* [The task] Search the data below for lines that include the word "traffic" and state how many there are, nothing else.

* [Supplied records]
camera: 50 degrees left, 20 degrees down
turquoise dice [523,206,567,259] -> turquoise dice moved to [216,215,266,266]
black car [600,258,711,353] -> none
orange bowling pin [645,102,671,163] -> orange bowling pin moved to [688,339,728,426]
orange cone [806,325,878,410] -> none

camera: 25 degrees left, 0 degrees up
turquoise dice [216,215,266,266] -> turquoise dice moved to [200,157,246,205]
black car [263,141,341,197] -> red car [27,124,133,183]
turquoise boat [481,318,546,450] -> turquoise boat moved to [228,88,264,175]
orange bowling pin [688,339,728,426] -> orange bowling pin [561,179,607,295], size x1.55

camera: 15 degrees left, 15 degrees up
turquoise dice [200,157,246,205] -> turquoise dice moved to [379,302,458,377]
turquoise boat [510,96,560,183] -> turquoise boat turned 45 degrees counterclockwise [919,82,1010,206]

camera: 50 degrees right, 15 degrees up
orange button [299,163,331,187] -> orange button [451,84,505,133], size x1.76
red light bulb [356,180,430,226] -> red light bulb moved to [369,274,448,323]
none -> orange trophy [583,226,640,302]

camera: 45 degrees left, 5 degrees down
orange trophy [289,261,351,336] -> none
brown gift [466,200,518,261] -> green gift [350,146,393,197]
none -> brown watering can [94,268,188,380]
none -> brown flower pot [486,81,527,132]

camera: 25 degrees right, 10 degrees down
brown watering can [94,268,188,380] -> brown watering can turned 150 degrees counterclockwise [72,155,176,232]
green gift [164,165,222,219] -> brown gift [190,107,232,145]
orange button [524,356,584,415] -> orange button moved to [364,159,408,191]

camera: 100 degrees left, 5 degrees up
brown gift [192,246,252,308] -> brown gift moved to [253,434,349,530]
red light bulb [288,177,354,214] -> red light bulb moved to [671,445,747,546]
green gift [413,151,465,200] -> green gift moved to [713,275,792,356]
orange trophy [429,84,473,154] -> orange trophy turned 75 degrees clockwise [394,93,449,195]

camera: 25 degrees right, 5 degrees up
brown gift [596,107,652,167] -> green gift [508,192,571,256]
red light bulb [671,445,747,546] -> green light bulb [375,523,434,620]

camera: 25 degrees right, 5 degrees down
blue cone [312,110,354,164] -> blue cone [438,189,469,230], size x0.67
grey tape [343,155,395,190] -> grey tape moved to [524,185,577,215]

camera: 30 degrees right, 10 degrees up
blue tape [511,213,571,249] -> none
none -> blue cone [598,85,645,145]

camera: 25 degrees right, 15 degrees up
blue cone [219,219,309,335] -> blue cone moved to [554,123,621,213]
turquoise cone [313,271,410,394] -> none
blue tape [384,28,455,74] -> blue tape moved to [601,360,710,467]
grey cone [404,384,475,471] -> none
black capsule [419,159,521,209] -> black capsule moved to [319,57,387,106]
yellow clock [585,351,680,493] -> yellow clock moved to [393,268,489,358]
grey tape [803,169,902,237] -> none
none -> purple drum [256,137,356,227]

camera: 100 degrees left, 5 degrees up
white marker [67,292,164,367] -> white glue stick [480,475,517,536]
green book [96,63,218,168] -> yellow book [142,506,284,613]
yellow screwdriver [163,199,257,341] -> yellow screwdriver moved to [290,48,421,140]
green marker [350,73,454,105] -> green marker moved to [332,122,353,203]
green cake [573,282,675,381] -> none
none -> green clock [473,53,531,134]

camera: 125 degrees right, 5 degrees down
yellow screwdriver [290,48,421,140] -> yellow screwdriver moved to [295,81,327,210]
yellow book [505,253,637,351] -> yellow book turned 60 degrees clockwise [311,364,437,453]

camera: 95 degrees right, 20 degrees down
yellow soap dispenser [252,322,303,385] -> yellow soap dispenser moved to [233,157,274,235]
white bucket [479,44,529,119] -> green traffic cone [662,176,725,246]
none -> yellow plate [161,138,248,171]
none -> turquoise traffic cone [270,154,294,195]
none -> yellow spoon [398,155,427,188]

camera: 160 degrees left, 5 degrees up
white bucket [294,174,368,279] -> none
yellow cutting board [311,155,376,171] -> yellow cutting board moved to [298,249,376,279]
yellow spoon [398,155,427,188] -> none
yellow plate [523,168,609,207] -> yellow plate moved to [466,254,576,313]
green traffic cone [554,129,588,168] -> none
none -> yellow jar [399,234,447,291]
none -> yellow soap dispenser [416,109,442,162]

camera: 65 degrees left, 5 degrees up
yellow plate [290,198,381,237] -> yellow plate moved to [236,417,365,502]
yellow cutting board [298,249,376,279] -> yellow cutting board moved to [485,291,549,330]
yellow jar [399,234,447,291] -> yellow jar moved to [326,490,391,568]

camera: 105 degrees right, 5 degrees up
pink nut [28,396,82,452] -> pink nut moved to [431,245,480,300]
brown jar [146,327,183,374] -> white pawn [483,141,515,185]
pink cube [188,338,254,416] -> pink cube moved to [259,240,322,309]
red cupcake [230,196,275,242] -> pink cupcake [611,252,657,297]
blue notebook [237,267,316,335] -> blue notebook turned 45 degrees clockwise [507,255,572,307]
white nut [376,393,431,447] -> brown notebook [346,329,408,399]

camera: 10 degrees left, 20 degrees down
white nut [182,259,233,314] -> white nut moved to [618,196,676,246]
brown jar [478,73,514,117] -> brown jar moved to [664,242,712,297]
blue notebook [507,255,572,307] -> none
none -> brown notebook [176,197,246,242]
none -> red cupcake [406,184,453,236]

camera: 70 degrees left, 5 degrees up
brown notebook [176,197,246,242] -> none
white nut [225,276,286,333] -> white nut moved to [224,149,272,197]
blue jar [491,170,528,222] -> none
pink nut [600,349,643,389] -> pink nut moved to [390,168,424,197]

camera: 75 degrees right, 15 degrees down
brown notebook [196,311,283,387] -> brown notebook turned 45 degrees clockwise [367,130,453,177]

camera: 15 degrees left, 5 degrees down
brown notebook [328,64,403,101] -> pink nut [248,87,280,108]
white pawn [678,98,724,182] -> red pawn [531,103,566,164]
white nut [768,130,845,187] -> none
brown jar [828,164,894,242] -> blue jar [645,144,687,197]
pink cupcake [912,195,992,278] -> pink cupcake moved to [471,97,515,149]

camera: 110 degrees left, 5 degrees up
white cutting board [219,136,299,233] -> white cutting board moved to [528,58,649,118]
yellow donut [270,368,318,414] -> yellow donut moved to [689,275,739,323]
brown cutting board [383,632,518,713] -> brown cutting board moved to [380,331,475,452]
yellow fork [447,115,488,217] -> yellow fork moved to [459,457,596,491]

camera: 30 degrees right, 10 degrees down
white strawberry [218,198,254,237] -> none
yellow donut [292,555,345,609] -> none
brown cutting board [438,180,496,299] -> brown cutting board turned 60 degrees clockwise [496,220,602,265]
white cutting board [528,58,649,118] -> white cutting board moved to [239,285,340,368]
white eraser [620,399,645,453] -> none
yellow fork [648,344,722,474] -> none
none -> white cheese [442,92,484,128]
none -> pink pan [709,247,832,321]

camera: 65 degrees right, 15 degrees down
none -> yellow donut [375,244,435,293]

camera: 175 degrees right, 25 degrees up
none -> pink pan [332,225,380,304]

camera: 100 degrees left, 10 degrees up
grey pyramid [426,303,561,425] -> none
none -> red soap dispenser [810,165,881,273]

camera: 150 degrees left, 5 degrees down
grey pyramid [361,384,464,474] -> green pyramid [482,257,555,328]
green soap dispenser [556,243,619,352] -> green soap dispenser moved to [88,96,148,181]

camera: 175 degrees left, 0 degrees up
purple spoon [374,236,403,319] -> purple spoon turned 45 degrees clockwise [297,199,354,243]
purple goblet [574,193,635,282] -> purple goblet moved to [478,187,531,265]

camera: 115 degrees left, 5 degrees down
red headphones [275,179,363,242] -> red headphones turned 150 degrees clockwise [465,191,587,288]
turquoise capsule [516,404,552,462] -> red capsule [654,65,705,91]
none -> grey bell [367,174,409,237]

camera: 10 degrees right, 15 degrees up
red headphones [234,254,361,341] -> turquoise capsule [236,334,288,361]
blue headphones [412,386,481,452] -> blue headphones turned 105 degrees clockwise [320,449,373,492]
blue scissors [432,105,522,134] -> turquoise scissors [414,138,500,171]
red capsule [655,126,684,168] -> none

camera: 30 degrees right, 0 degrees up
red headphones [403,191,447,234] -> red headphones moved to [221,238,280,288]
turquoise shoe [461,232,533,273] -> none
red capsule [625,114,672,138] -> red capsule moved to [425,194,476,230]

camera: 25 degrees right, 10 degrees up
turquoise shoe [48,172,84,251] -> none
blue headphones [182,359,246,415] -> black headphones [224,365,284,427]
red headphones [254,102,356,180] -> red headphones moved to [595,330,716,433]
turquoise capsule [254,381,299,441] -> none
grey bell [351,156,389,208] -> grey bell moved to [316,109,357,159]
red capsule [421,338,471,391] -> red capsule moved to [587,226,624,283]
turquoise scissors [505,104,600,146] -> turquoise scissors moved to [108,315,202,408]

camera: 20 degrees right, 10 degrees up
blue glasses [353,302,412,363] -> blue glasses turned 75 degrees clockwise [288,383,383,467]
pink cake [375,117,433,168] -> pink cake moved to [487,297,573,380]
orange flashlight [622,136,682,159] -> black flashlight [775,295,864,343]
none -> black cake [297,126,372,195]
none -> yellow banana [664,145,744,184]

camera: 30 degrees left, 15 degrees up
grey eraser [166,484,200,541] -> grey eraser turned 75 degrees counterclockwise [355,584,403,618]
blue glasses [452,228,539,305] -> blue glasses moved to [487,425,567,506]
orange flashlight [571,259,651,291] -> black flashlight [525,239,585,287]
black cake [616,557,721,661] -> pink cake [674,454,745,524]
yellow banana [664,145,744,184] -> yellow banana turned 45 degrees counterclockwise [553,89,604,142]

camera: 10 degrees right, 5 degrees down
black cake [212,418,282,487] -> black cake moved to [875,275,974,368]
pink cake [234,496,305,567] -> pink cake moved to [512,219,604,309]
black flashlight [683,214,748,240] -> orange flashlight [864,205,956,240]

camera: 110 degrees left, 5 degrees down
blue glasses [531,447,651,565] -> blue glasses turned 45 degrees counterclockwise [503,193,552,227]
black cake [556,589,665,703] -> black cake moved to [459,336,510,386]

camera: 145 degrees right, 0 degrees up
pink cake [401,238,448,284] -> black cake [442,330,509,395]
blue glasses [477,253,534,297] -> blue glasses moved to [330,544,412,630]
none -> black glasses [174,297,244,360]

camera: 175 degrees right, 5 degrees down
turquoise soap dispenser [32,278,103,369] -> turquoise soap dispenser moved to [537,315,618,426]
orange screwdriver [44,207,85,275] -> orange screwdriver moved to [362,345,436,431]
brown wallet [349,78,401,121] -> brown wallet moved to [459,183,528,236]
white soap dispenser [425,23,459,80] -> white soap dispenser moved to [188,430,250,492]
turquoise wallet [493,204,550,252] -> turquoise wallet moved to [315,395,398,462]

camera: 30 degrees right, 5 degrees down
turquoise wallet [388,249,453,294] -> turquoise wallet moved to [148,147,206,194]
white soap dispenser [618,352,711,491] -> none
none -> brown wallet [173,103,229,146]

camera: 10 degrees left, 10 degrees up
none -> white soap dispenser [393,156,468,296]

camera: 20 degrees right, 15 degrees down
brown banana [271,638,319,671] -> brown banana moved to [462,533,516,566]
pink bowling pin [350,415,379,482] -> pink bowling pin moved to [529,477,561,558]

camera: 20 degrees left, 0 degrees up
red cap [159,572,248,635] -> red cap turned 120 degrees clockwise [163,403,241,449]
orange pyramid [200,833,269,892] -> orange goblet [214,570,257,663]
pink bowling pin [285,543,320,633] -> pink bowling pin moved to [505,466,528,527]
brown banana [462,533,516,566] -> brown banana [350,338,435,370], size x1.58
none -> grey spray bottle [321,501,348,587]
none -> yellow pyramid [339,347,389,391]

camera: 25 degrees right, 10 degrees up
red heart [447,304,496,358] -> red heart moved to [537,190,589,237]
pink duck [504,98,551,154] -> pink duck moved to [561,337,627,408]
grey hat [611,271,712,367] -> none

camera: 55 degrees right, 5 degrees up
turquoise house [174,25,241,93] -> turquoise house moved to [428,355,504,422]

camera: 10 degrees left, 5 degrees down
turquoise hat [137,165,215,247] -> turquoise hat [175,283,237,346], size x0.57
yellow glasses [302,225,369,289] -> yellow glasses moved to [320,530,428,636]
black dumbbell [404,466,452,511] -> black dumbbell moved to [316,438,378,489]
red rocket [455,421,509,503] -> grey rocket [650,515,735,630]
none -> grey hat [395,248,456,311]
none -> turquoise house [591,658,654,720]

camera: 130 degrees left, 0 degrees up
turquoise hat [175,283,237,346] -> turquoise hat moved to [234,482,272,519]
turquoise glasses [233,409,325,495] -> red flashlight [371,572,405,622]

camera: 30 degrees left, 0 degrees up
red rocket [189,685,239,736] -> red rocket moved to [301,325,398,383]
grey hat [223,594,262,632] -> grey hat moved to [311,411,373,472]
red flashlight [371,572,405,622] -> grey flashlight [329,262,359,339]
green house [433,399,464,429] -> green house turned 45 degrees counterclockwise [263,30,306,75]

* [Problem solution] 3